Scene edit records:
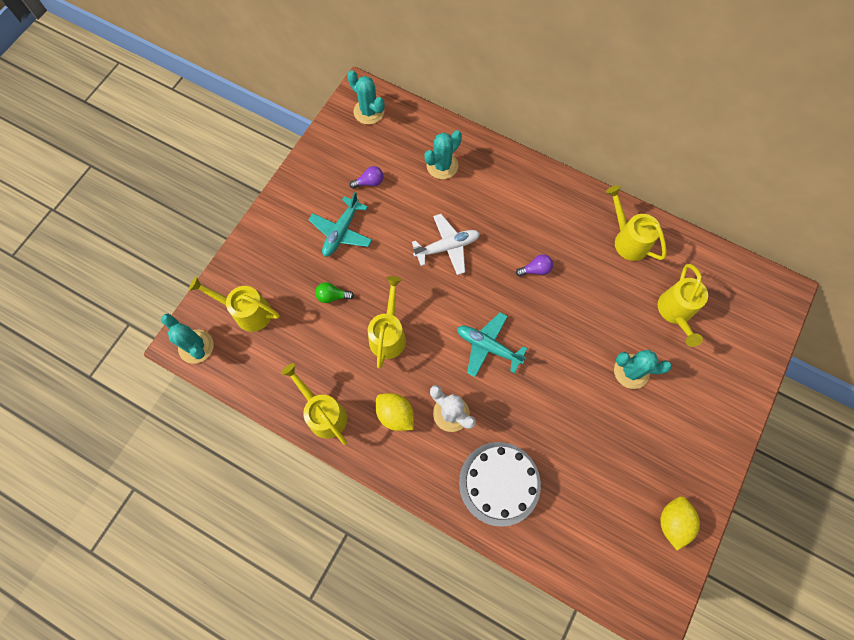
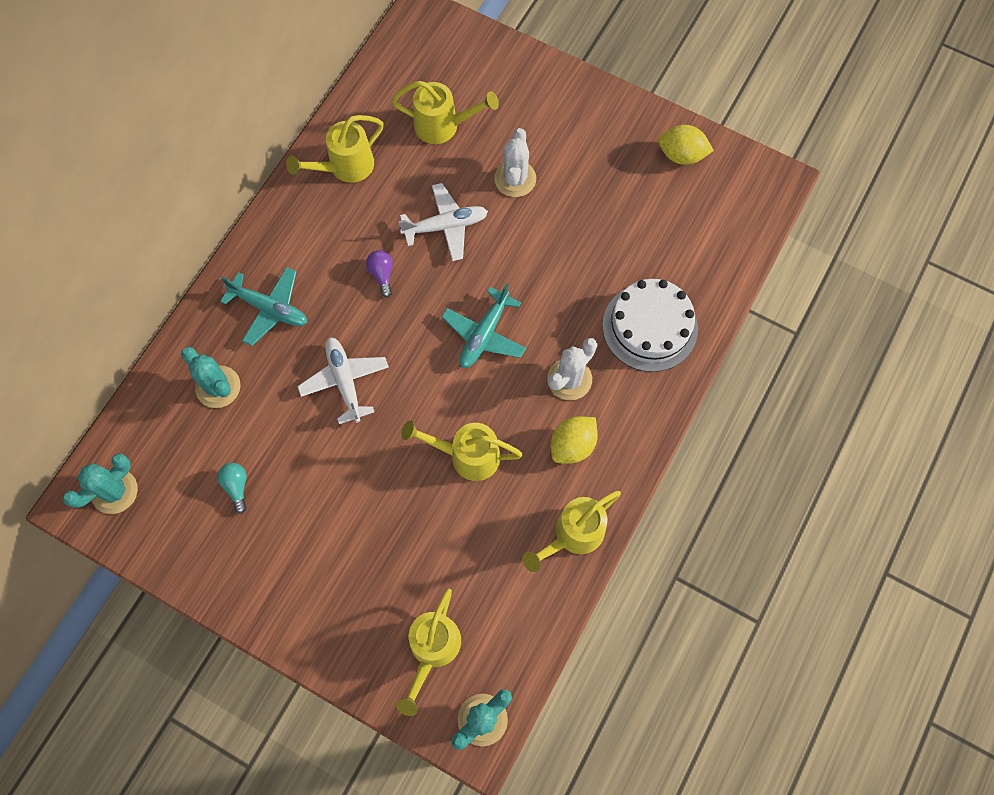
camera: 90 degrees left, 0 degrees up
turquoise plane [309,192,372,257] -> turquoise plane moved to [220,267,307,346]
green light bulb [315,282,354,303] -> none
purple light bulb [350,166,384,189] -> turquoise light bulb [217,463,247,514]
turquoise cactus [614,350,672,389] -> white cactus [494,128,536,197]
none -> white plane [398,183,488,261]

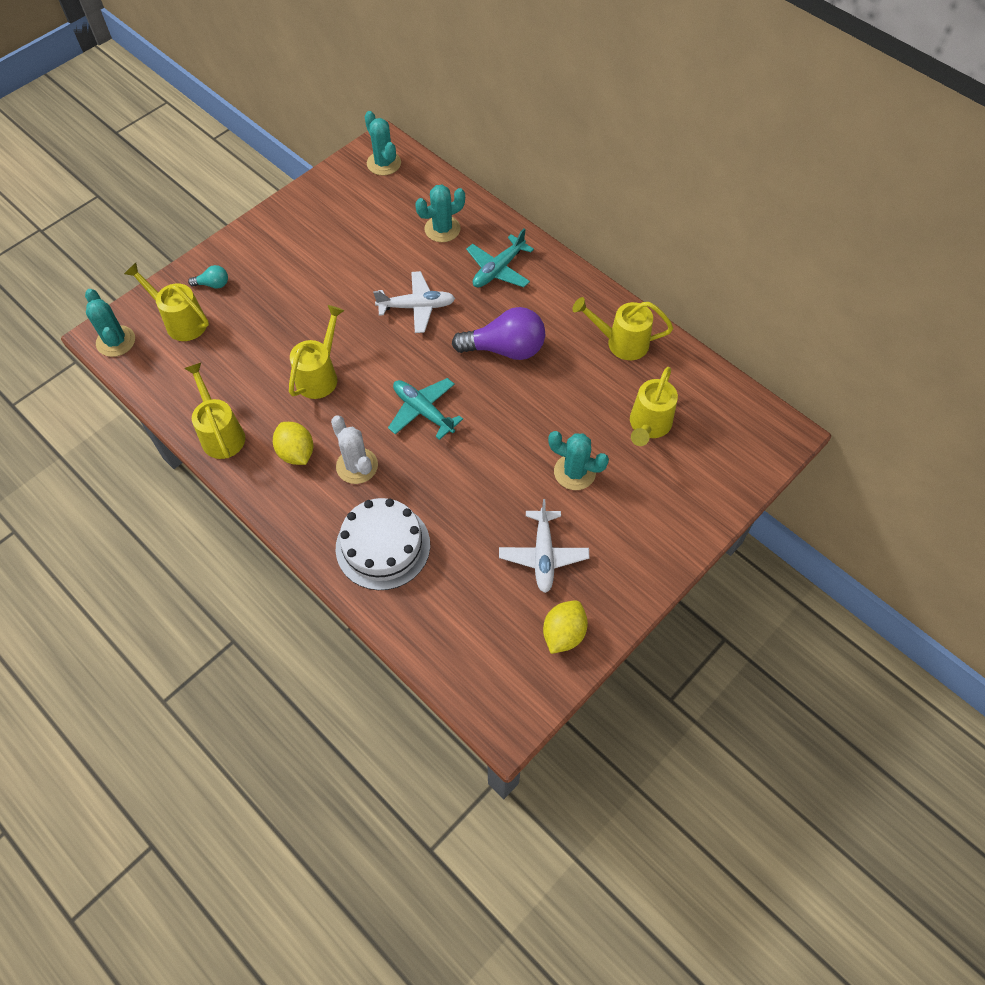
camera: 105 degrees right, 10 degrees down
turquoise light bulb [217,463,247,514] -> turquoise light bulb moved to [188,265,228,289]
yellow watering can [286,115,383,183] -> yellow watering can turned 60 degrees counterclockwise [572,297,673,360]
purple light bulb [366,250,393,298] -> purple light bulb [452,307,545,360], size x2.17
white plane [398,183,488,261] -> white plane moved to [499,499,589,593]
white cactus [494,128,536,197] -> turquoise cactus [548,431,609,490]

What you are asked to do:
What you output must match the data exactly, apart from the pictures, which are left out.

Task answer:
camera: 90 degrees left, 0 degrees up
turquoise plane [309,192,372,257] -> turquoise plane moved to [220,267,307,346]
green light bulb [315,282,354,303] -> none
purple light bulb [350,166,384,189] -> turquoise light bulb [217,463,247,514]
turquoise cactus [614,350,672,389] -> white cactus [494,128,536,197]
none -> white plane [398,183,488,261]

camera: 105 degrees right, 10 degrees down
turquoise light bulb [217,463,247,514] -> turquoise light bulb moved to [188,265,228,289]
yellow watering can [286,115,383,183] -> yellow watering can turned 60 degrees counterclockwise [572,297,673,360]
purple light bulb [366,250,393,298] -> purple light bulb [452,307,545,360], size x2.17
white plane [398,183,488,261] -> white plane moved to [499,499,589,593]
white cactus [494,128,536,197] -> turquoise cactus [548,431,609,490]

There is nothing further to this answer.